Task – From the listing below, copy each line that contains the word "black".

Supplied data –
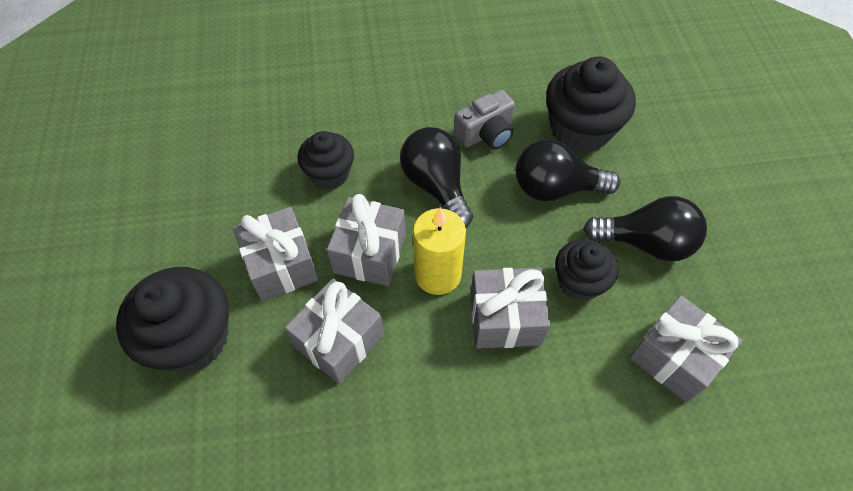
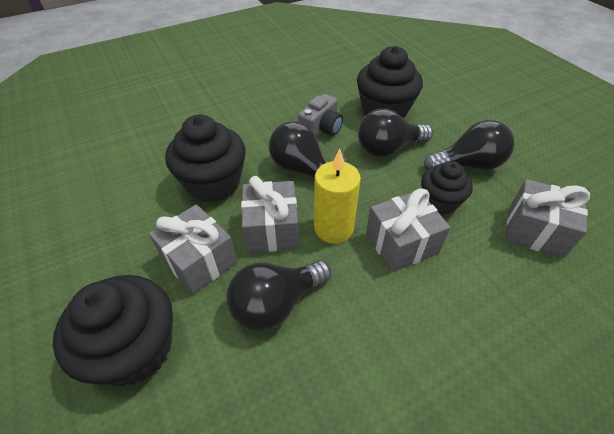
camera: 20 degrees left, 10 degrees down
grey gift [285,279,384,384] -> black light bulb [226,260,331,332]
black cupcake [297,131,354,189] -> black cupcake [165,115,246,203], size x1.61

Written response –
grey gift [285,279,384,384] -> black light bulb [226,260,331,332]
black cupcake [297,131,354,189] -> black cupcake [165,115,246,203], size x1.61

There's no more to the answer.